**Records supplied**
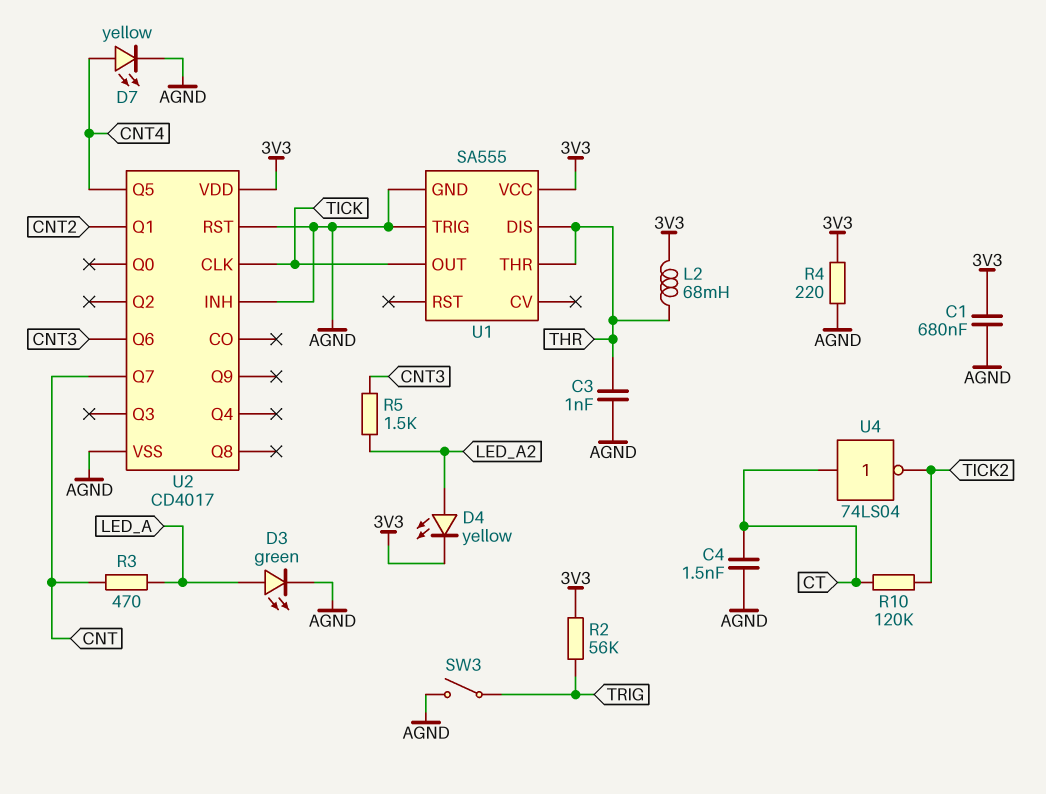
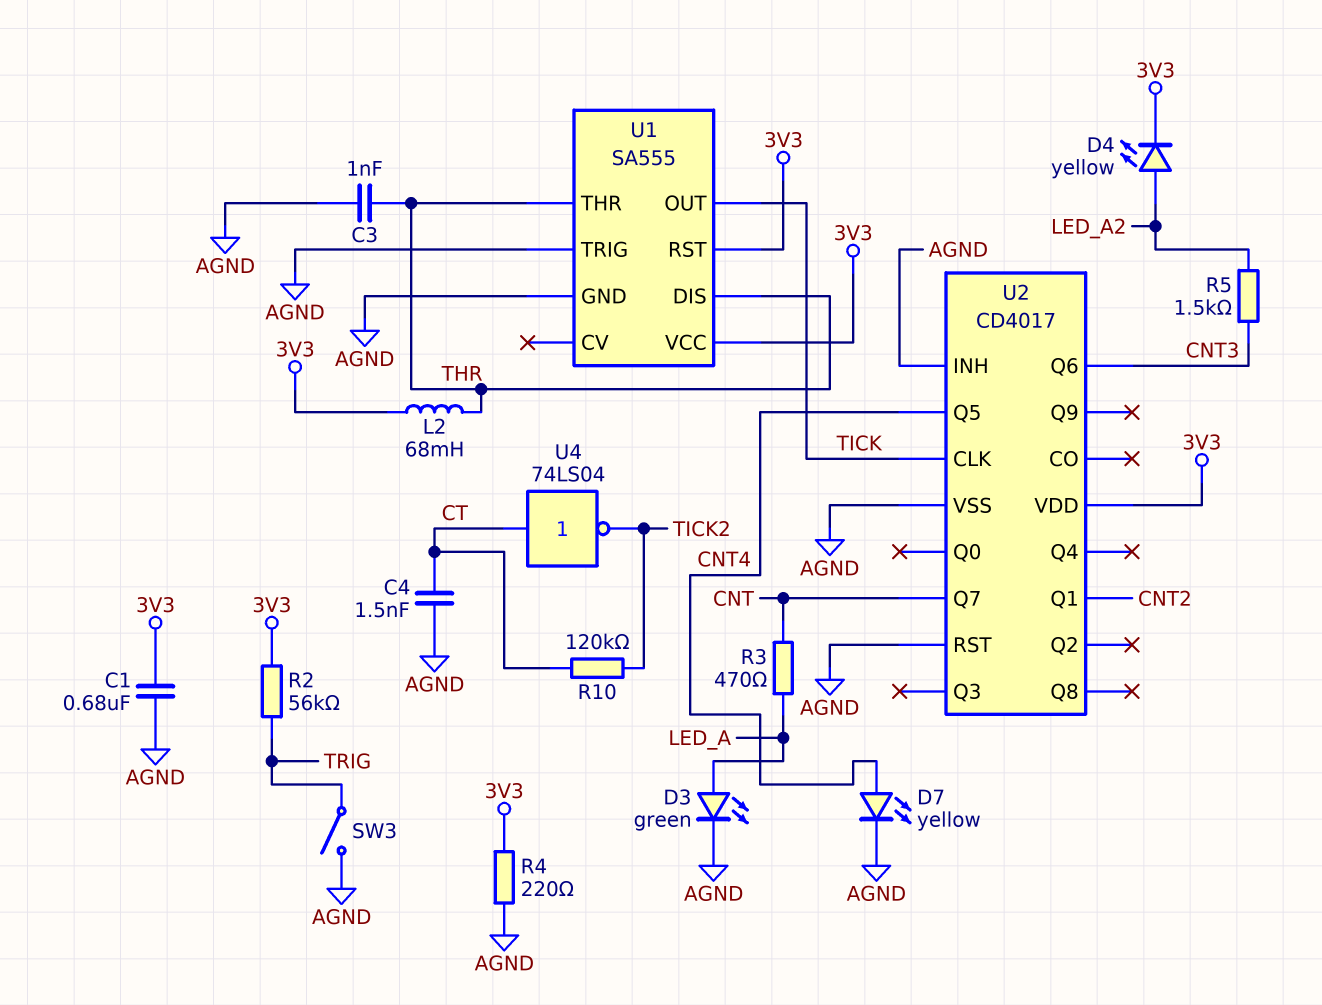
U1 pin RST: none -> 3V3

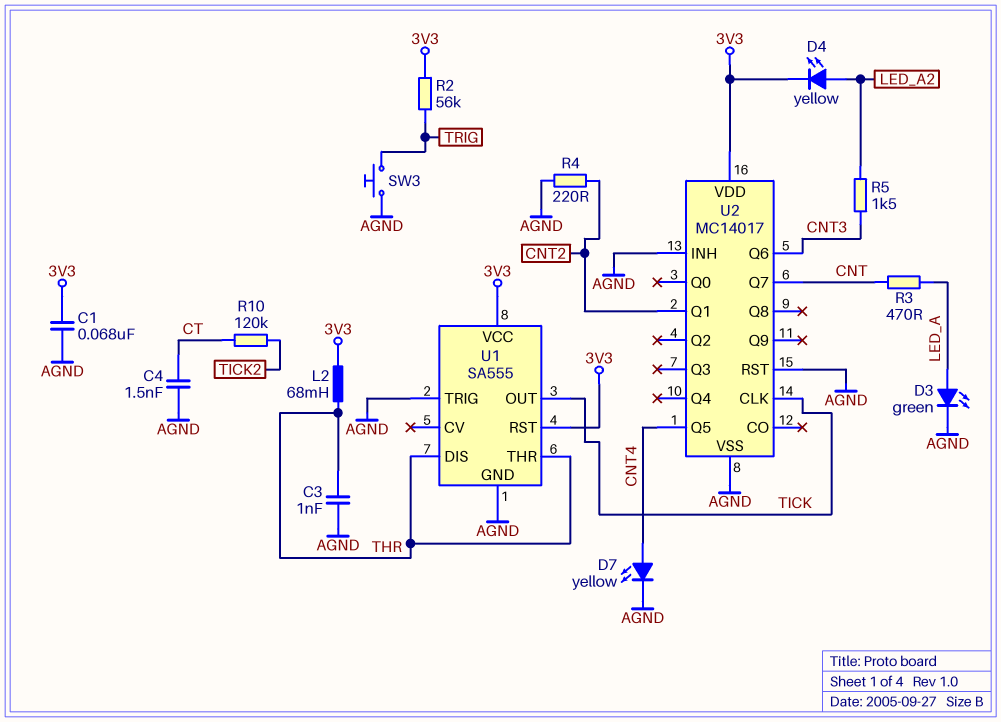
C1: 680nF (3V3, AGND) -> 68nF (3V3, AGND)
R4: 220 (3V3, AGND) -> 220 (AGND, CNT2)
SW3: switch (AGND, TRIG) -> button (AGND, TRIG)
U2: CD4017 -> MC14017
U4: NOT 74LS04 (in CT, out TICK2) -> none

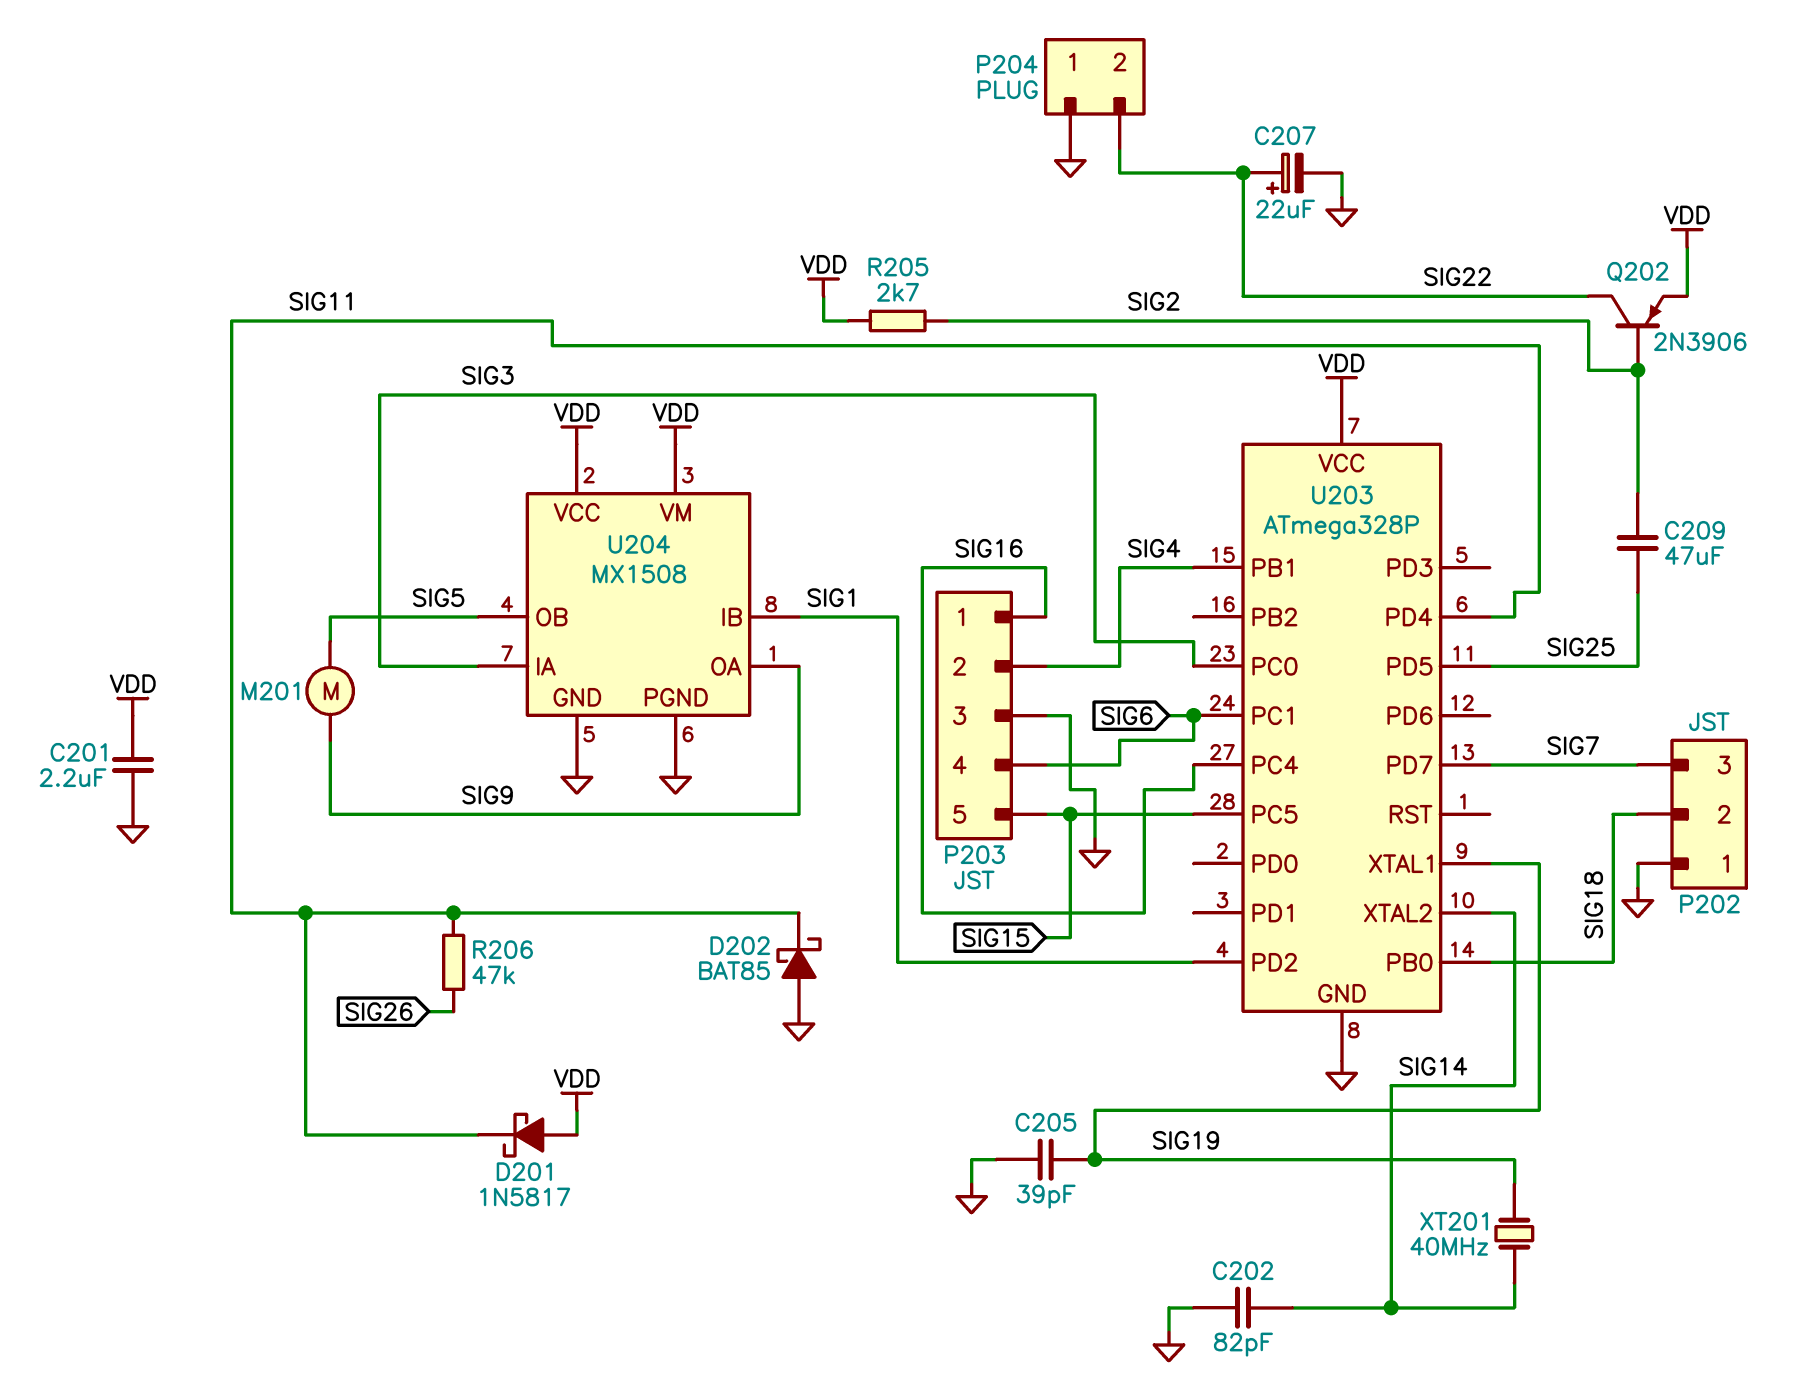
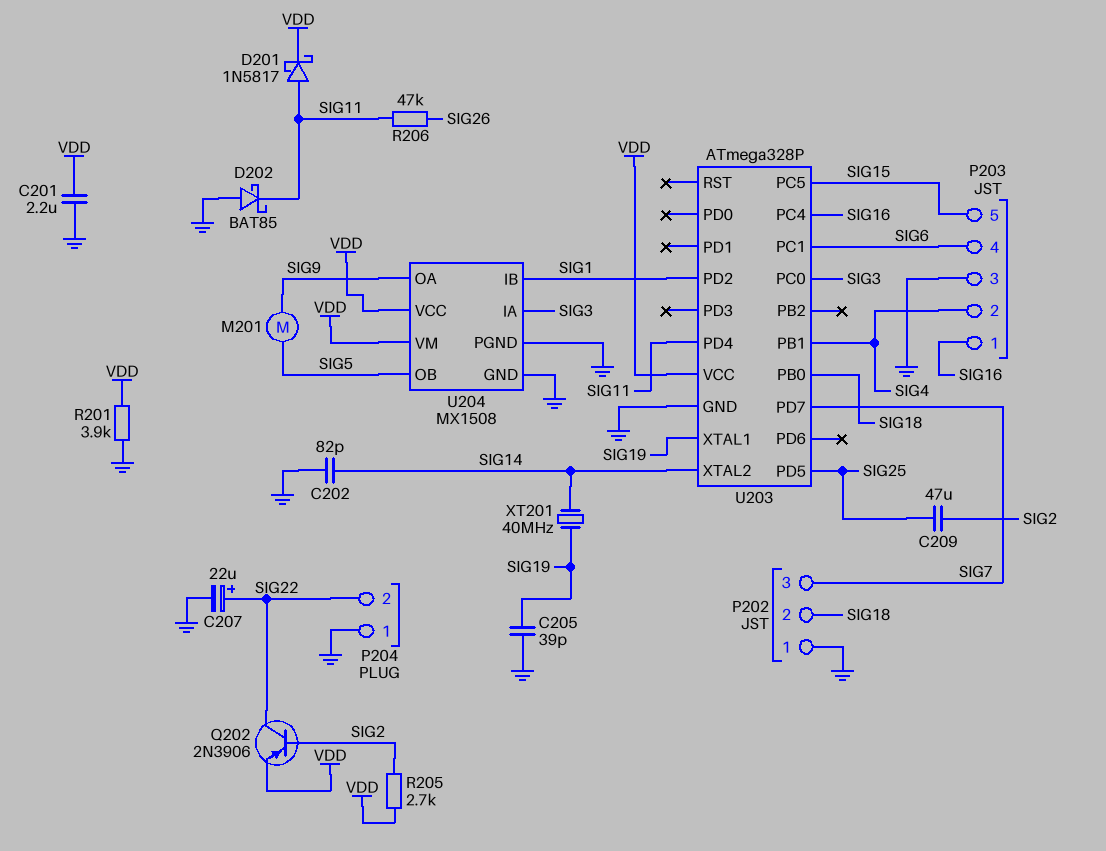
D201: schottky 1N5817 (A VDD, K SIG11) -> schottky 1N5817 (A SIG11, K VDD)
R201: none -> 3.9k (GND, VDD)

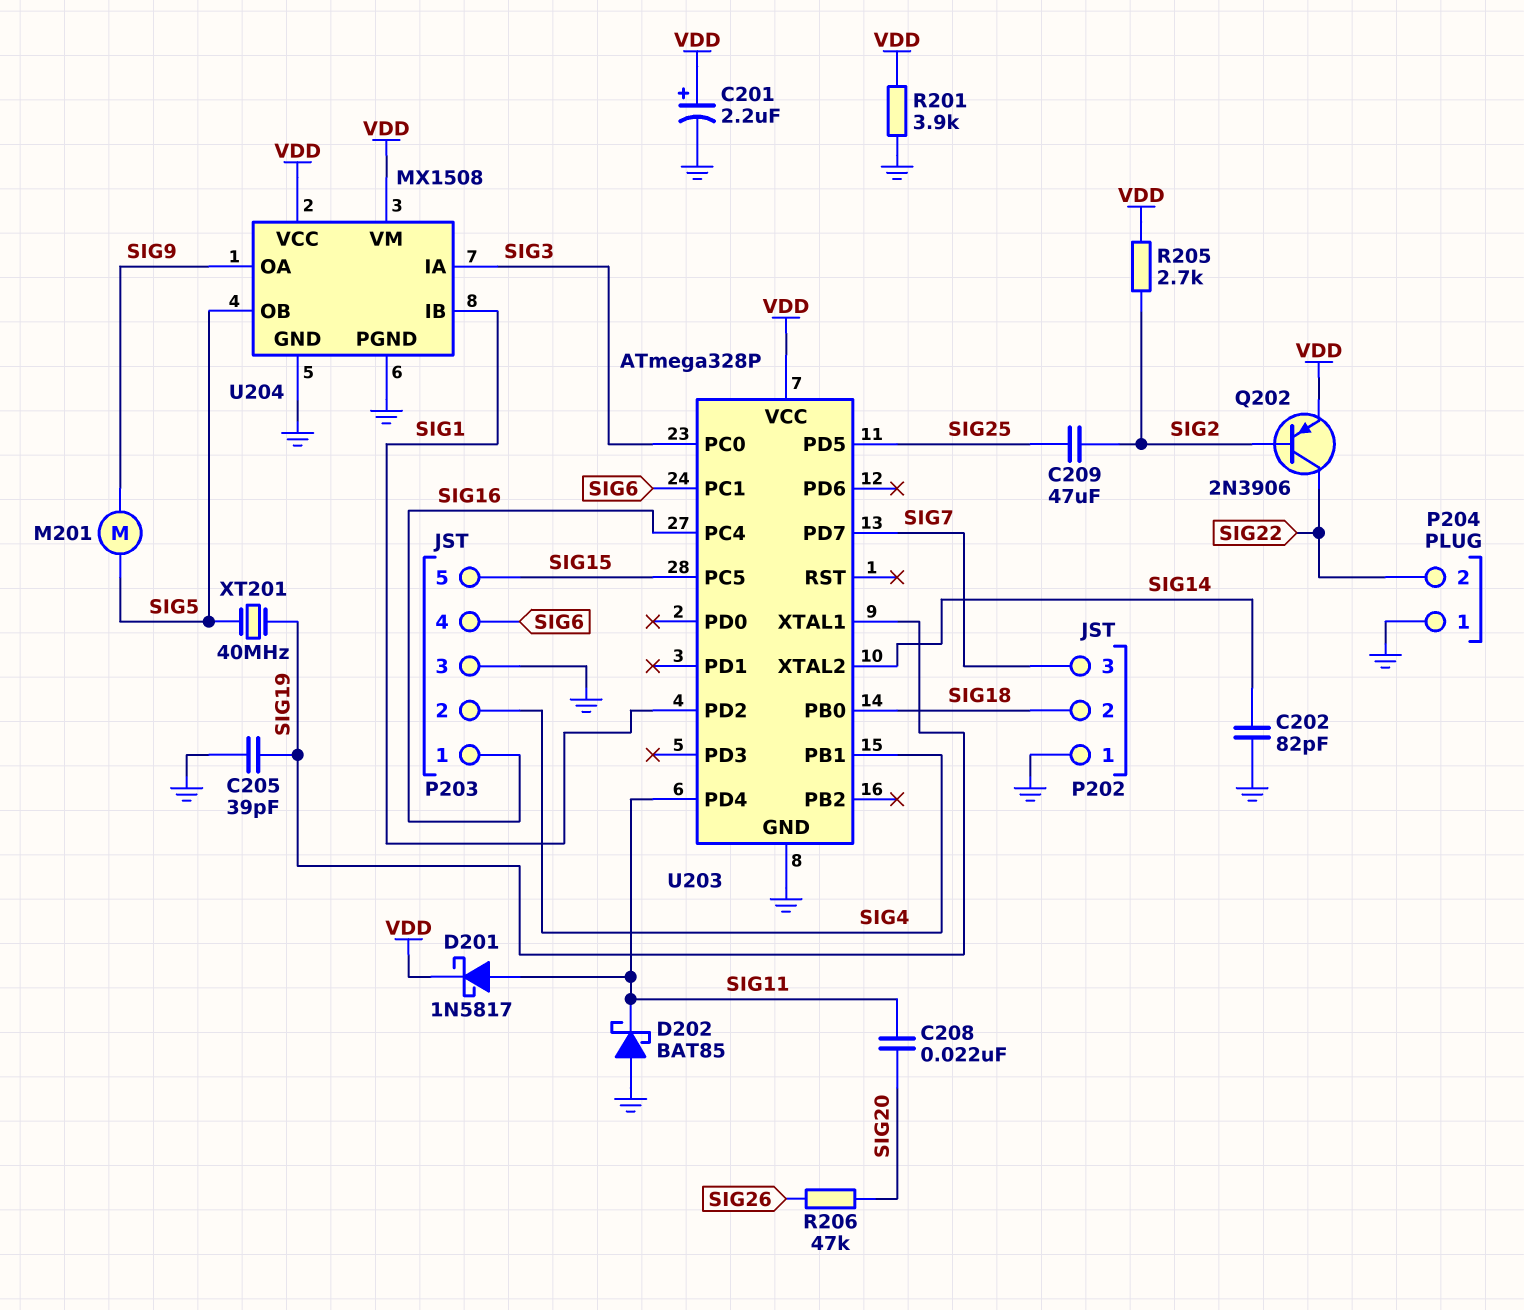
C201: 2.2uF (GND, VDD) -> 2.2uF (plus VDD, minus GND)
C207: 22uF (plus SIG22, minus GND) -> none
C208: none -> 22nF (SIG11, SIG20)
R206: 47k (SIG11, SIG26) -> 47k (SIG20, SIG26)
XT201: 40MHz (SIG14, SIG19) -> 40MHz (SIG5, SIG19)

**What is needed**
Check the listing for the word "none". Show each line that has it.

**Solved problem**
U1 pin RST: none -> 3V3
U4: NOT 74LS04 (in CT, out TICK2) -> none
R201: none -> 3.9k (GND, VDD)
C207: 22uF (plus SIG22, minus GND) -> none
C208: none -> 22nF (SIG11, SIG20)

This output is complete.